■ **AIM OF THE EXERCISE**
Copy nothing from the entries below except the lines from the one containing "camera: 55 degrees left, 0 degrees up" through the one containing "(738, 480) = (508, 370): none -> purple gift", and copy those exactly.

■ **INFORMATION SUPPLIED**
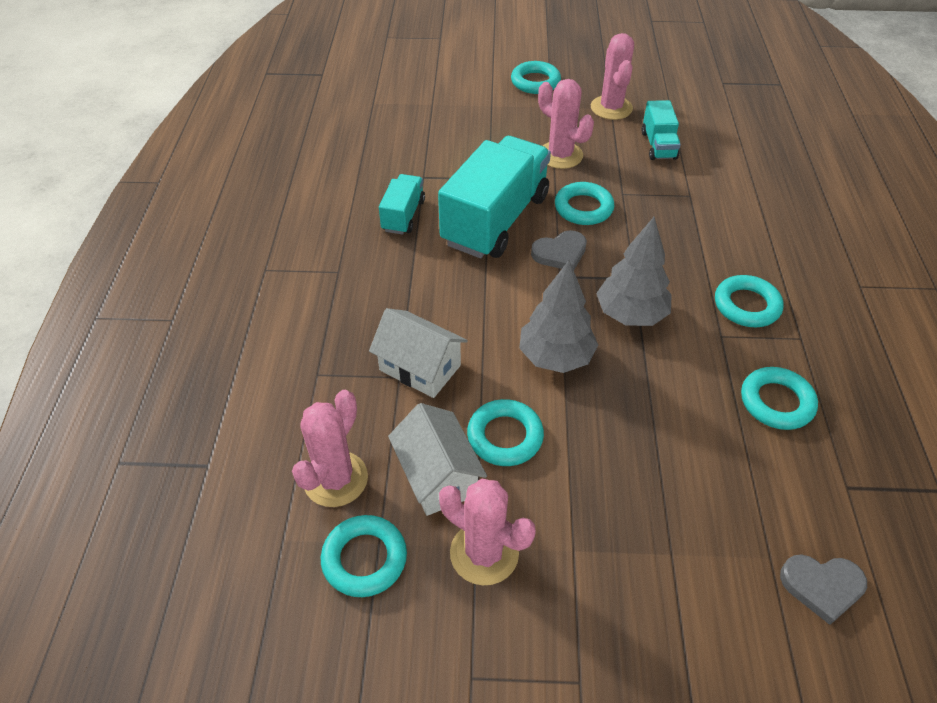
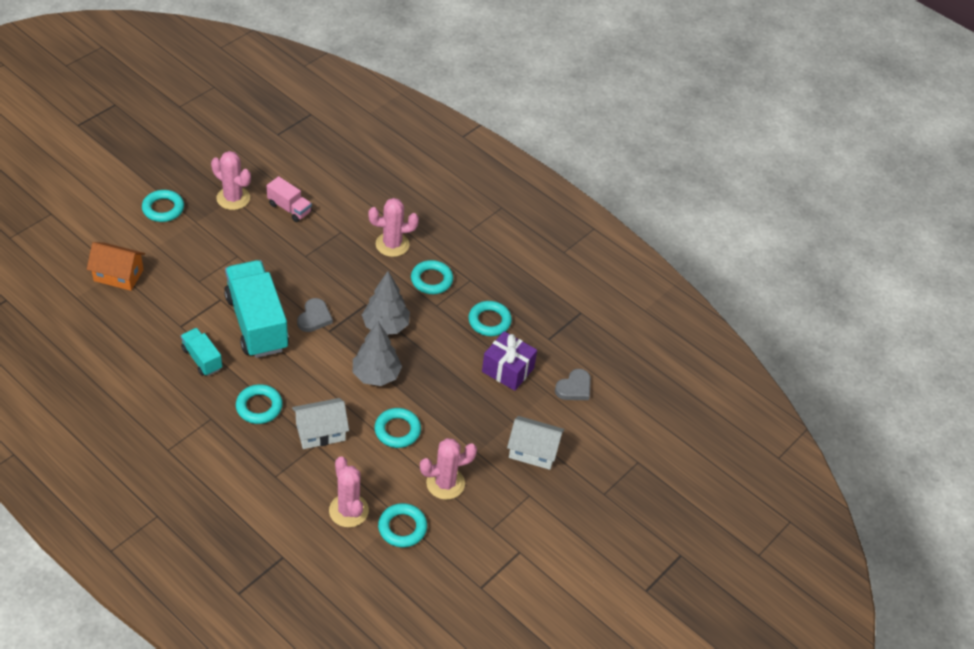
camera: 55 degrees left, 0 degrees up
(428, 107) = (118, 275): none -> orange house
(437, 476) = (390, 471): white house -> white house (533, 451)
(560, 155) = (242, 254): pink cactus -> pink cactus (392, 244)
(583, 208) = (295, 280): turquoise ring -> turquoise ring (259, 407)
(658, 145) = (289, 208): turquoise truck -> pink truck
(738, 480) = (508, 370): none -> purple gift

---

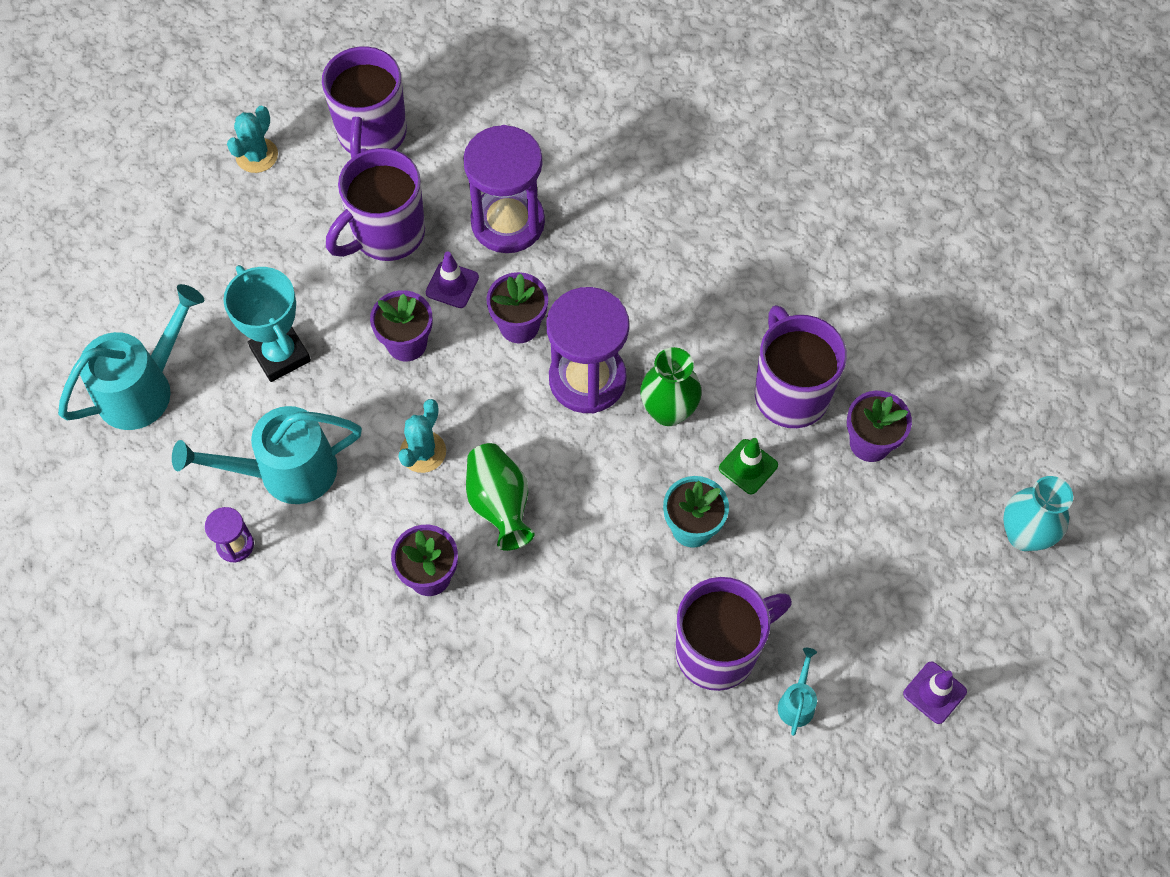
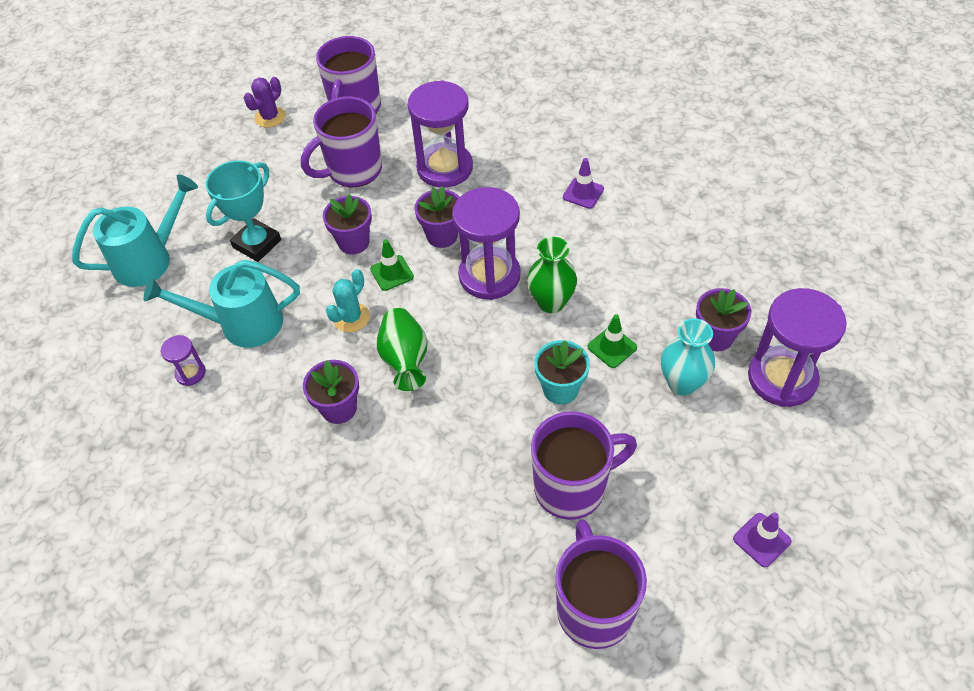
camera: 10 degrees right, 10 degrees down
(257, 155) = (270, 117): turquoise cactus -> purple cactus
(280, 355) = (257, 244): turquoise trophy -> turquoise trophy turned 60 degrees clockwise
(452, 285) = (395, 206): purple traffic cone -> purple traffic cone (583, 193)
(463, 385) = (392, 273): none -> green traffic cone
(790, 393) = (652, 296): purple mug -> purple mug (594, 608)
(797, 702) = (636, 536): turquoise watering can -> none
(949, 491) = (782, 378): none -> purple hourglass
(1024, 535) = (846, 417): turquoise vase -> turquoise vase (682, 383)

■ **YOUR RESPONSE**
camera: 55 degrees left, 0 degrees up
(428, 107) = (118, 275): none -> orange house
(437, 476) = (390, 471): white house -> white house (533, 451)
(560, 155) = (242, 254): pink cactus -> pink cactus (392, 244)
(583, 208) = (295, 280): turquoise ring -> turquoise ring (259, 407)
(658, 145) = (289, 208): turquoise truck -> pink truck
(738, 480) = (508, 370): none -> purple gift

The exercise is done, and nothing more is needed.